- Brief:
This task calls for every entry below to be repeated exactly, without the pictures.

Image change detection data
-*-

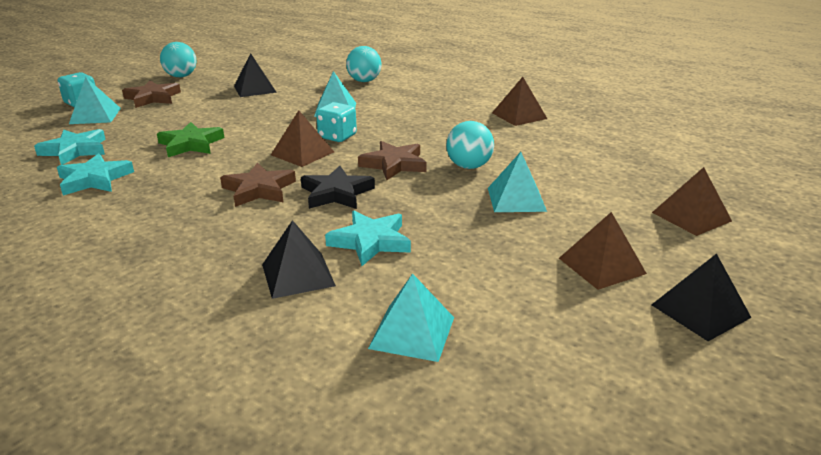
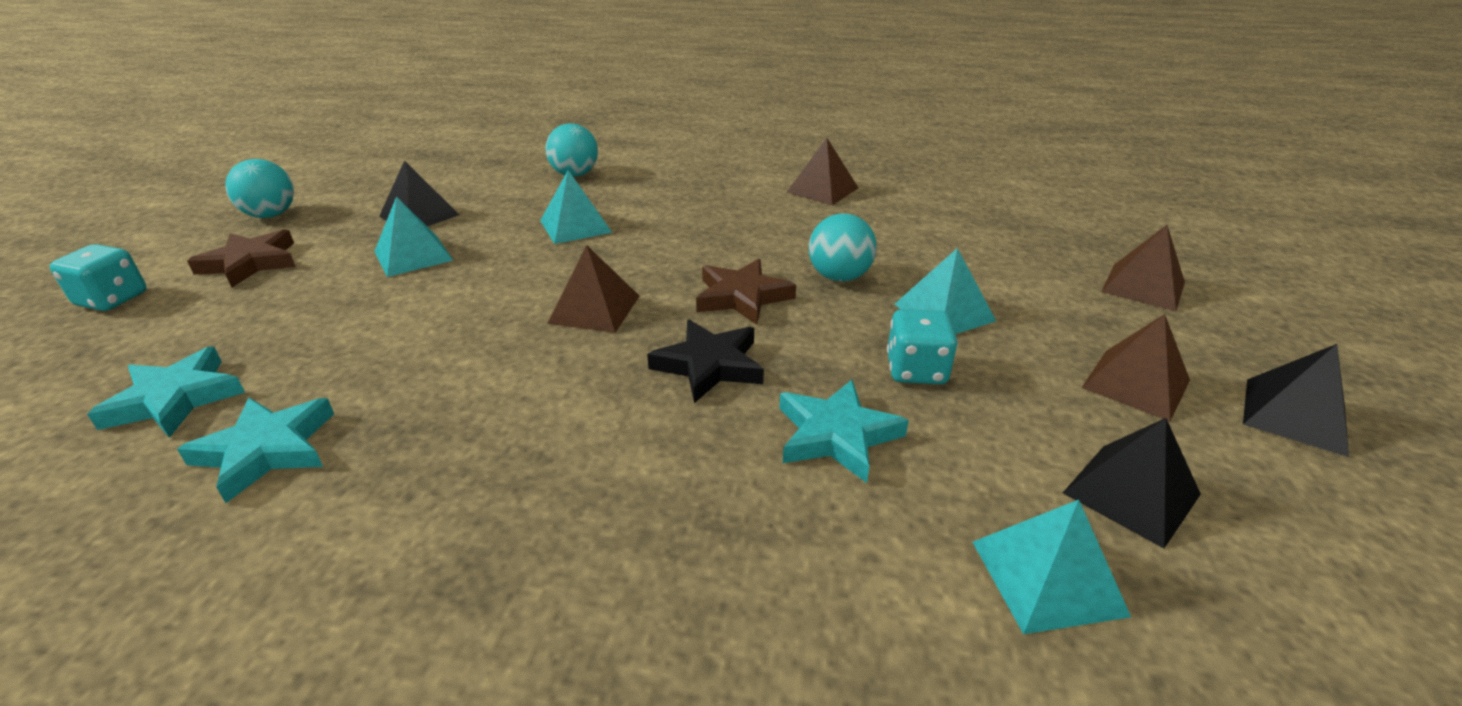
camera: 25 degrees left, 5 degrees up
(95, 116) = (162, 319): turquoise pyramid -> turquoise pyramid (413, 255)
(191, 144) = (395, 335): green star -> none
(259, 190) = (586, 390): brown star -> none
(298, 275) = (793, 531): black pyramid -> black pyramid (1131, 493)
(337, 137) = (620, 270): turquoise dice -> turquoise dice (916, 370)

-*-

- The answer:
camera: 25 degrees left, 5 degrees up
(95, 116) = (162, 319): turquoise pyramid -> turquoise pyramid (413, 255)
(191, 144) = (395, 335): green star -> none
(259, 190) = (586, 390): brown star -> none
(298, 275) = (793, 531): black pyramid -> black pyramid (1131, 493)
(337, 137) = (620, 270): turquoise dice -> turquoise dice (916, 370)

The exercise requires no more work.